> AIM OF THE TASK
For this exercise, repeat the whole listing below exactly. Leave the pictures out.

> SOURCE DATA

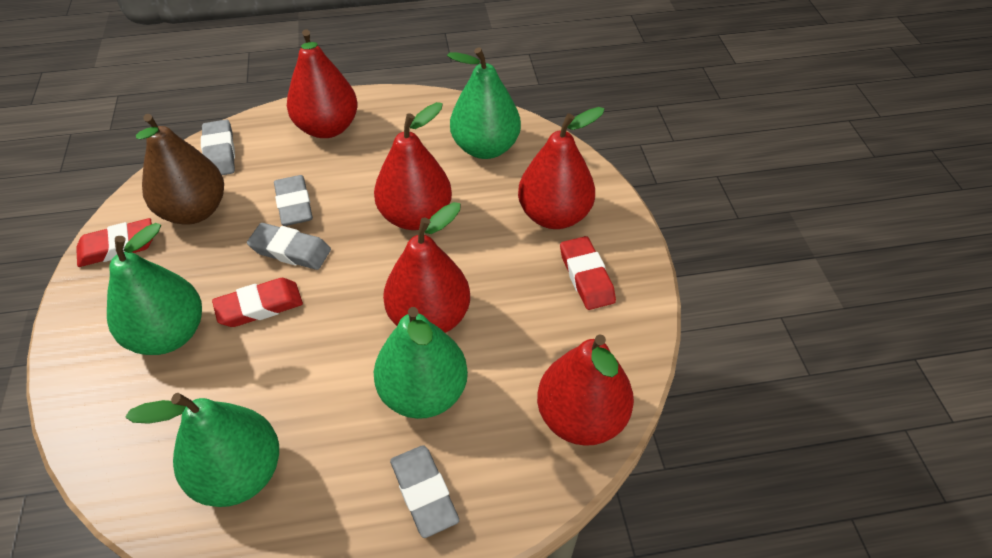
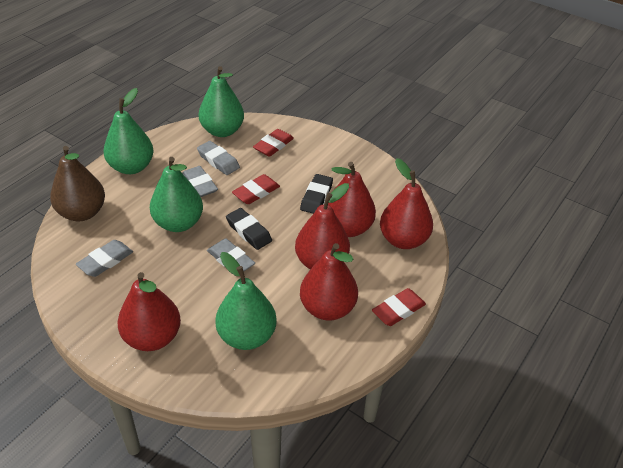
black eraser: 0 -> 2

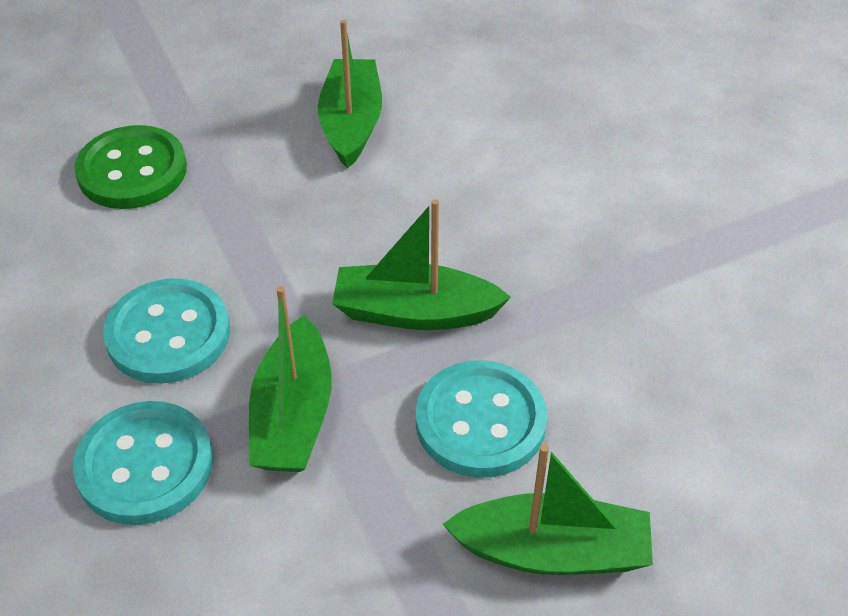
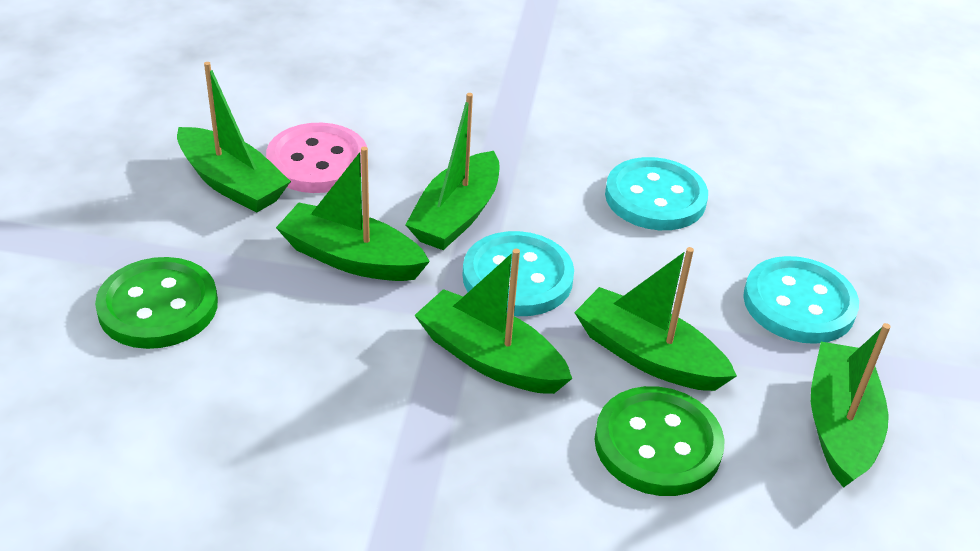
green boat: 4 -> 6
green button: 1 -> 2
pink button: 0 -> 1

> SOLVED PROBLEM
black eraser: 0 -> 2

green boat: 4 -> 6
green button: 1 -> 2
pink button: 0 -> 1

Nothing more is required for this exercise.